● Provided records
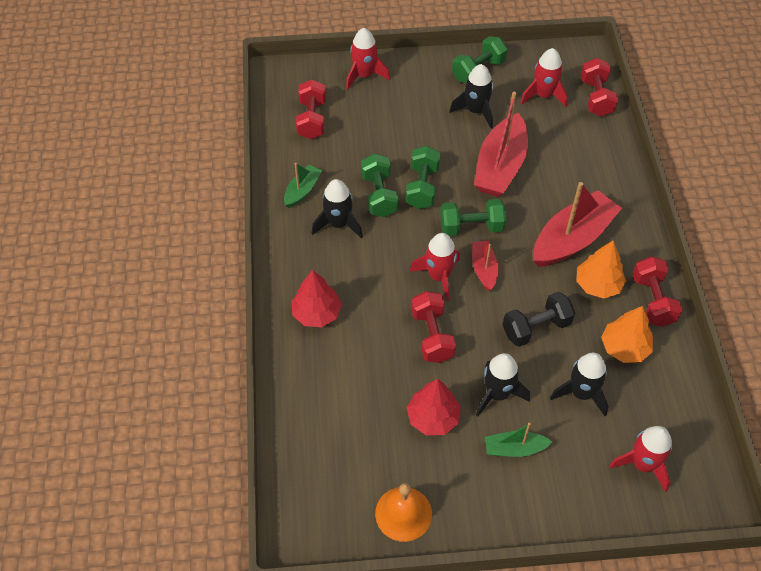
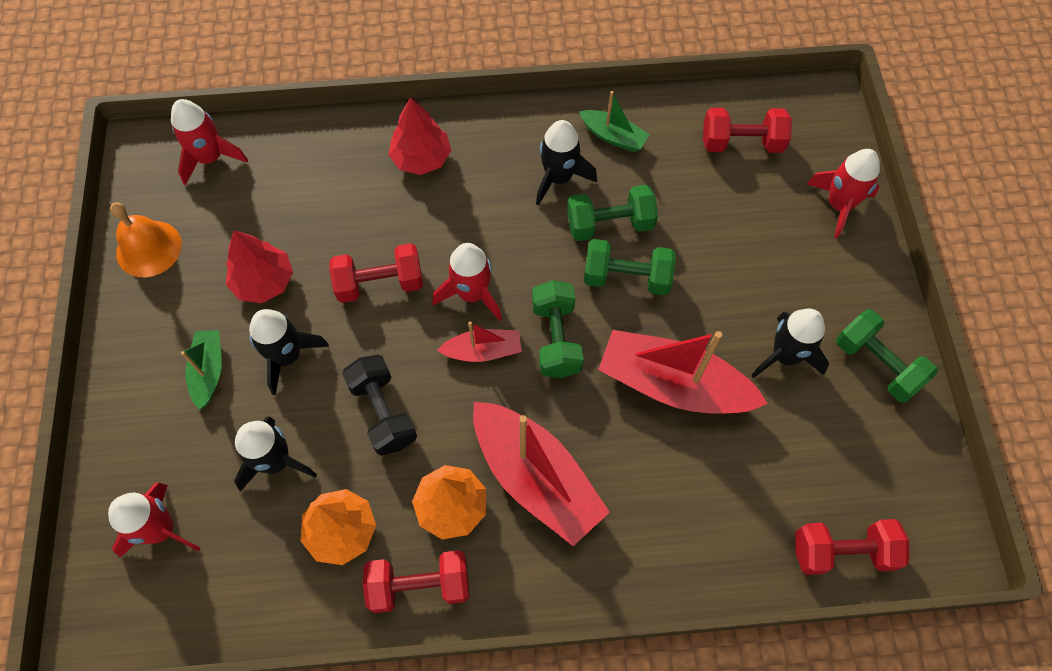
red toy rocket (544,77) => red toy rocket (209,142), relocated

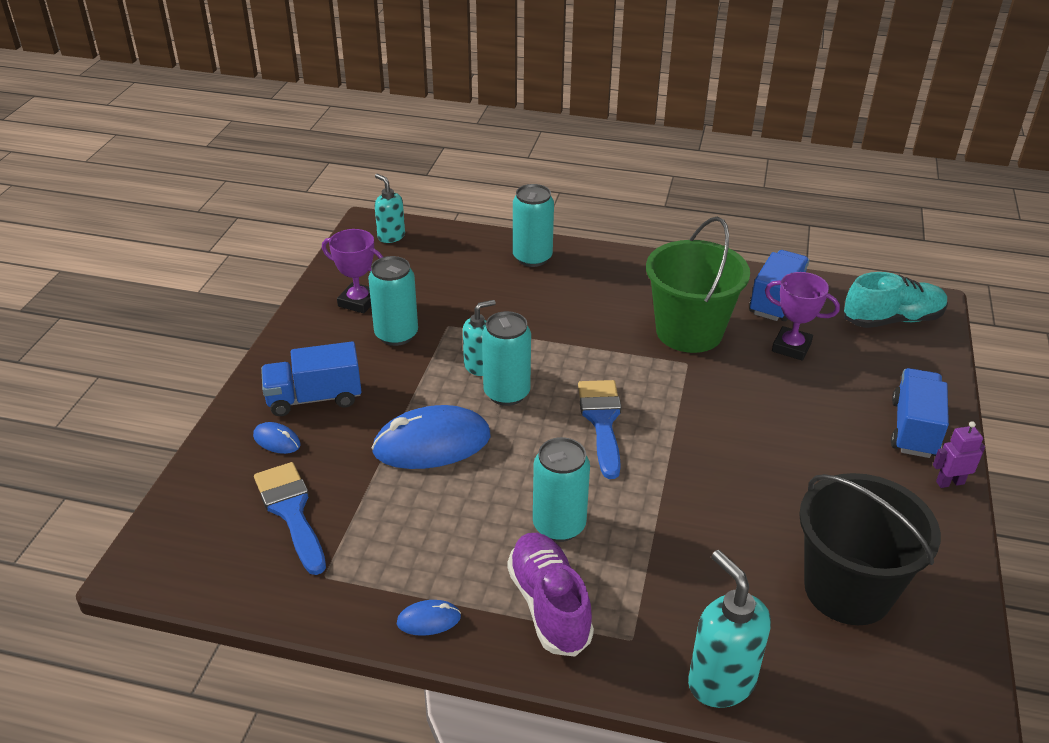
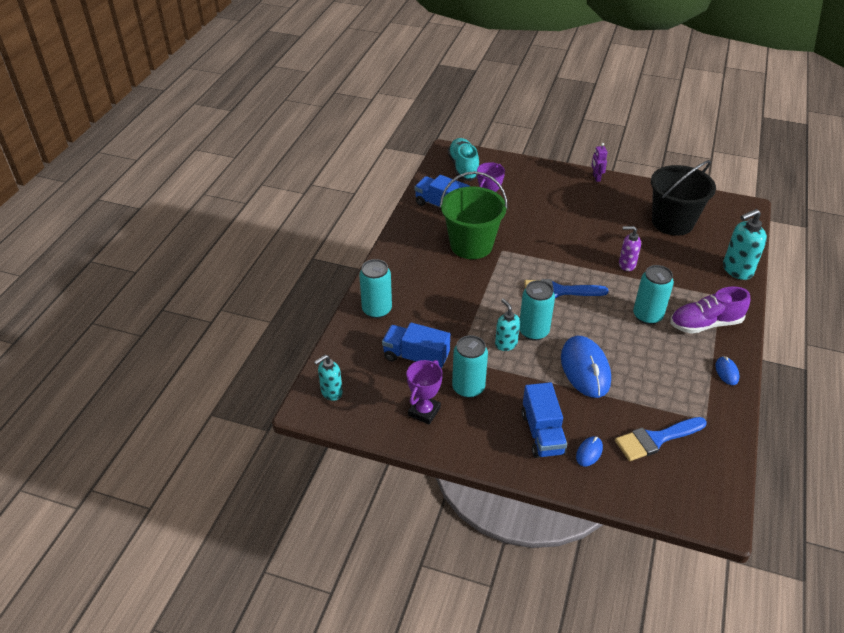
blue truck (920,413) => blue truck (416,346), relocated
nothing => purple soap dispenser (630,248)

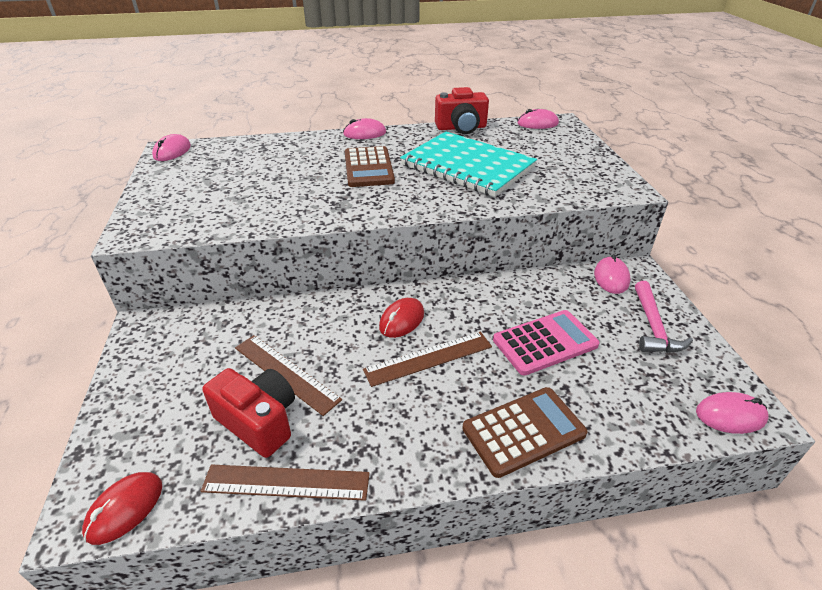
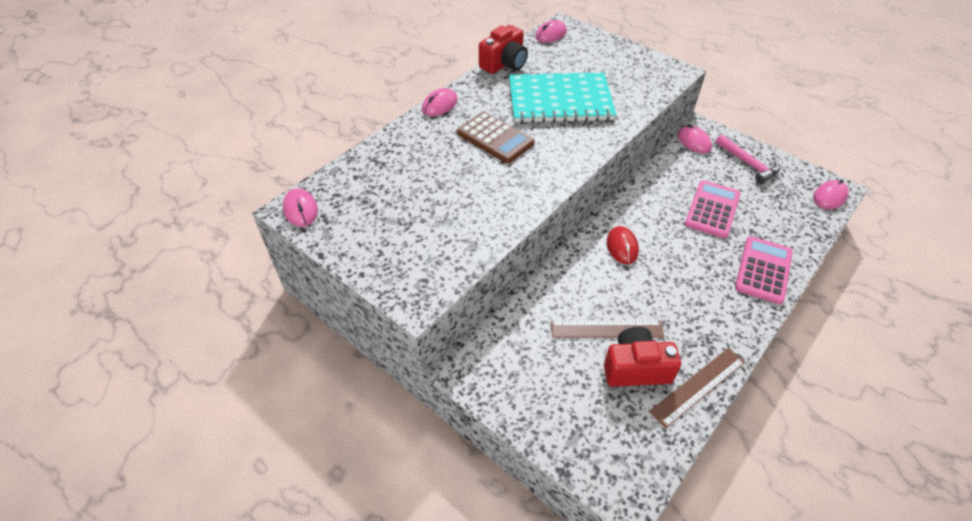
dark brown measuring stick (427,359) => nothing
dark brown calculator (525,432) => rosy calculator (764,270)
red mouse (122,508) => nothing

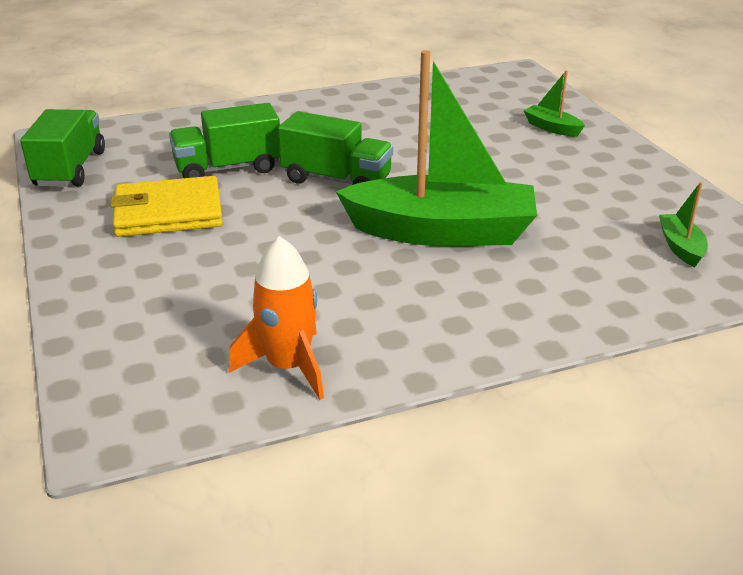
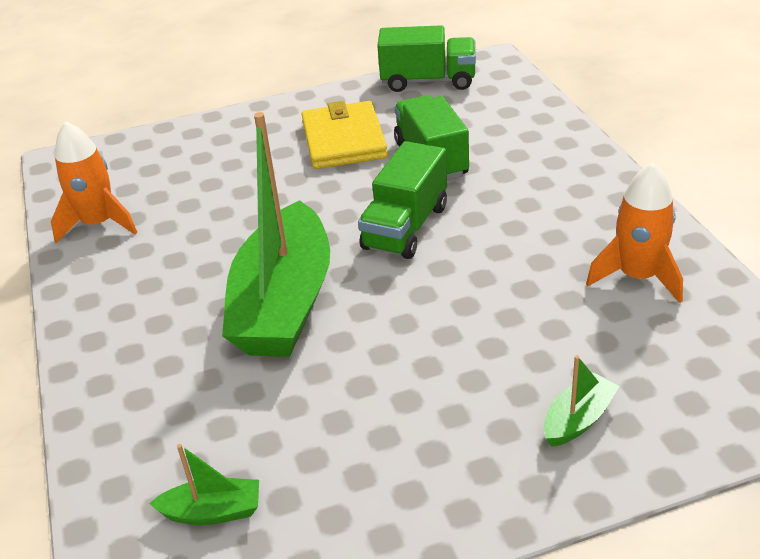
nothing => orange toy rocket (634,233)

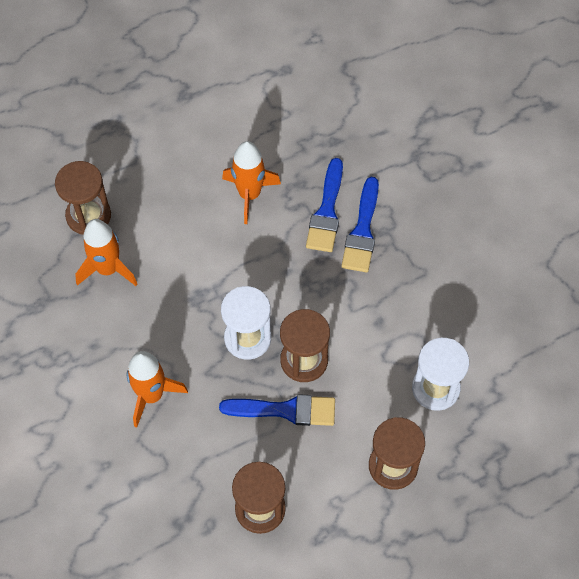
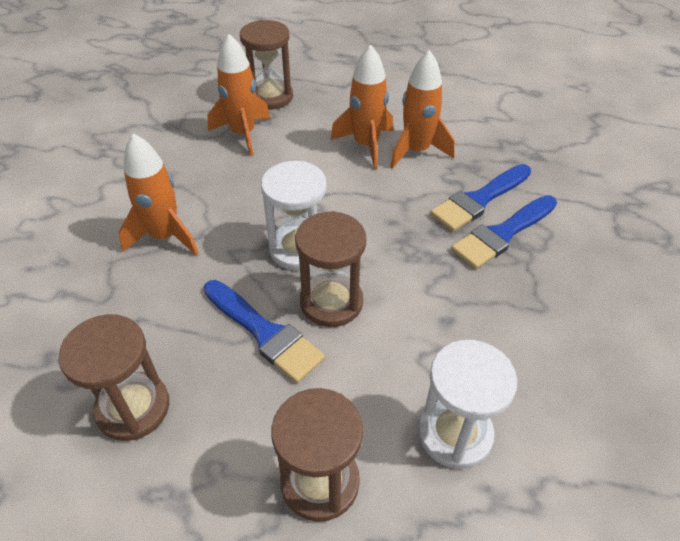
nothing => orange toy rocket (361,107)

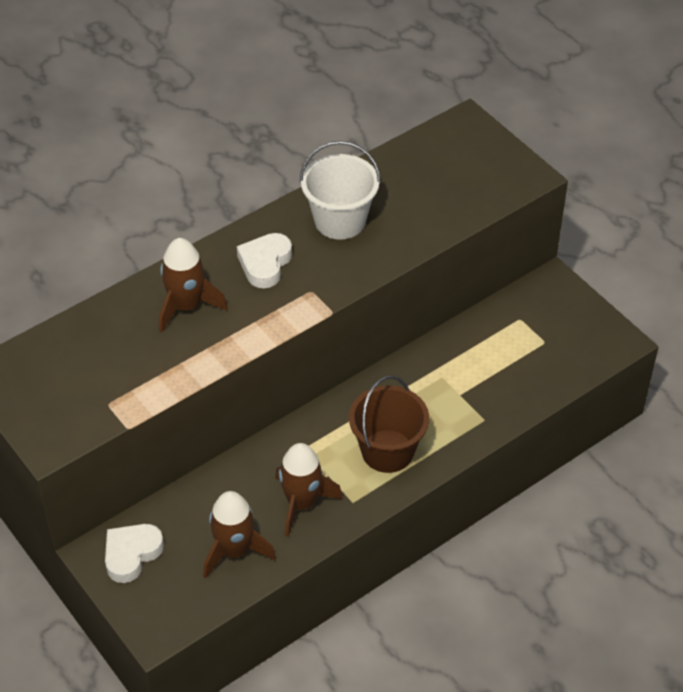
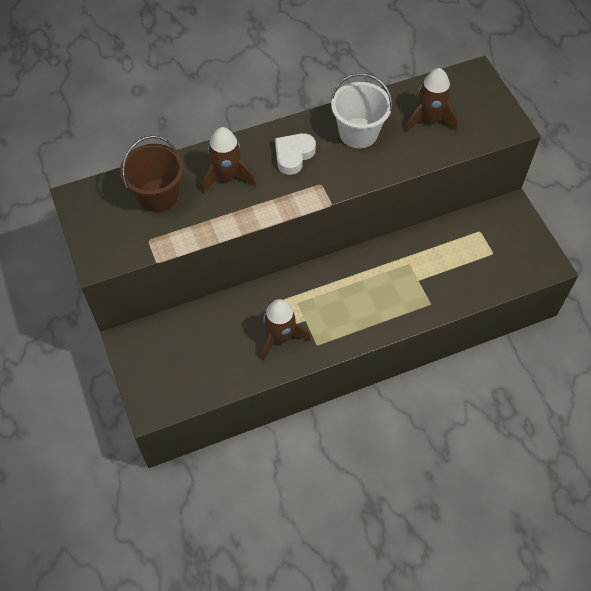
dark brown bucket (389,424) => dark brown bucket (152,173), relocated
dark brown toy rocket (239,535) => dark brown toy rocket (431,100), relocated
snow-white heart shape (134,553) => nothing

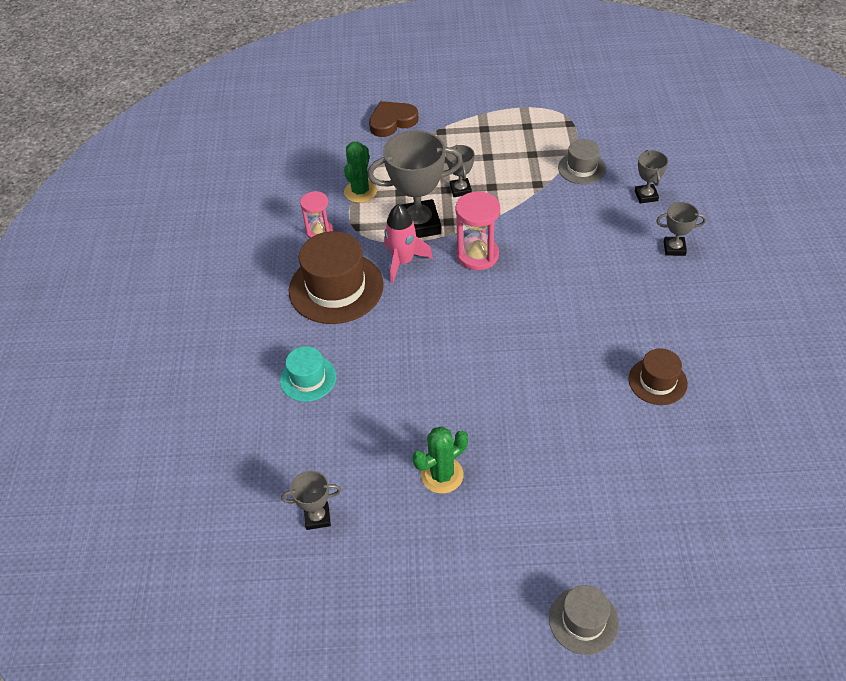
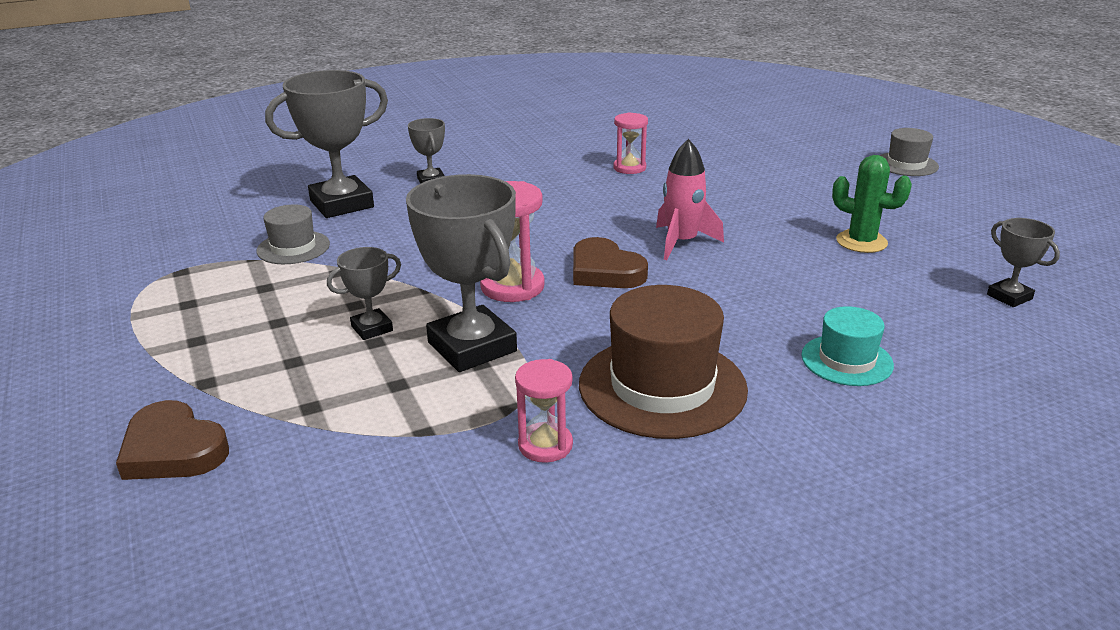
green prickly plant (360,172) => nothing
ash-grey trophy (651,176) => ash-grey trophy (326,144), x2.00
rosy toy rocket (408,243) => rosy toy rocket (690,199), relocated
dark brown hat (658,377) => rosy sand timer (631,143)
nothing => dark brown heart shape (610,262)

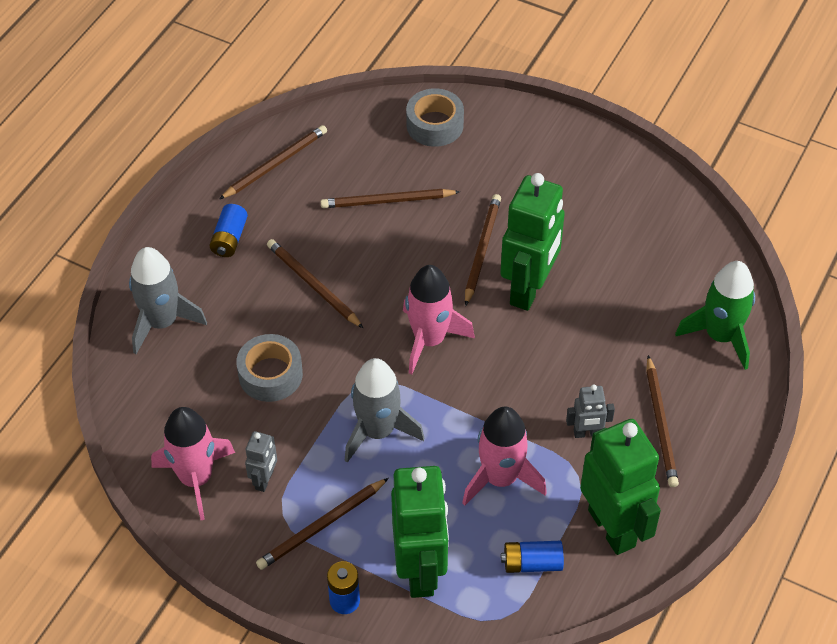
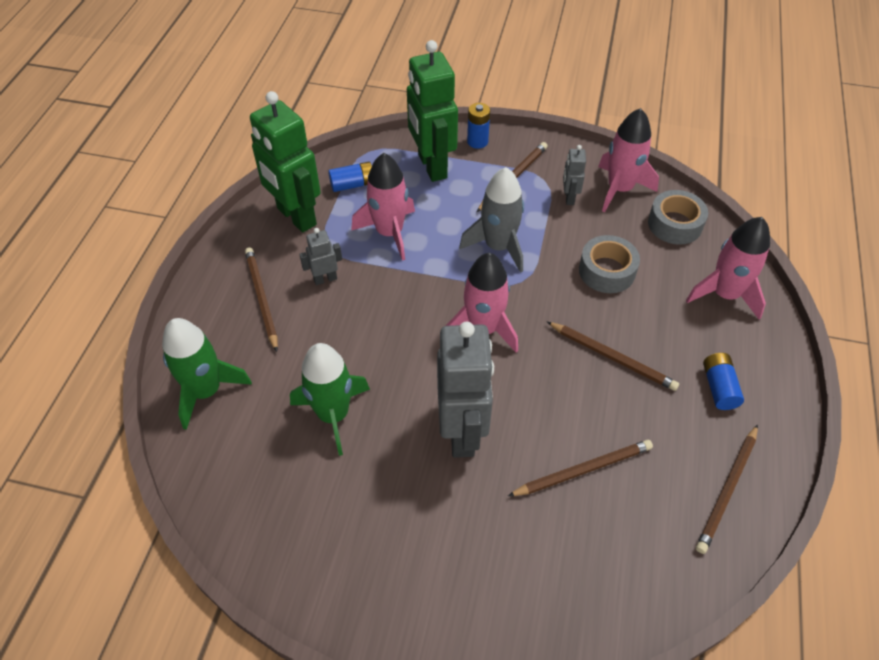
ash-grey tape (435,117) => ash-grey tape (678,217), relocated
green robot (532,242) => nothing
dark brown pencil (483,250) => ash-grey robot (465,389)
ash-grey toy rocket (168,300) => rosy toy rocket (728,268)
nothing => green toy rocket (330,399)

● What to do
Repeat exactly, and only, the lines from the line containing "dark brown pencil" through the last line of the records above, both included.

● Task result
dark brown pencil (483,250) => ash-grey robot (465,389)
ash-grey toy rocket (168,300) => rosy toy rocket (728,268)
nothing => green toy rocket (330,399)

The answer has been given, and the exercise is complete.